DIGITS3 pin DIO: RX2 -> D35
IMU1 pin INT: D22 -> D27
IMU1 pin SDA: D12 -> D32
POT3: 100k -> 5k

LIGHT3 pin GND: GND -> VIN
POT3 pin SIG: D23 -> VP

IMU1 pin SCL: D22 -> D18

---*---

All lines from the one that holds "IMU1 pin INT: D22 -> D27" through the end of the records are to be returned exactly, including both boundary lines, and no others.

**Task answer**
IMU1 pin INT: D22 -> D27
IMU1 pin SDA: D12 -> D32
POT3: 100k -> 5k

LIGHT3 pin GND: GND -> VIN
POT3 pin SIG: D23 -> VP

IMU1 pin SCL: D22 -> D18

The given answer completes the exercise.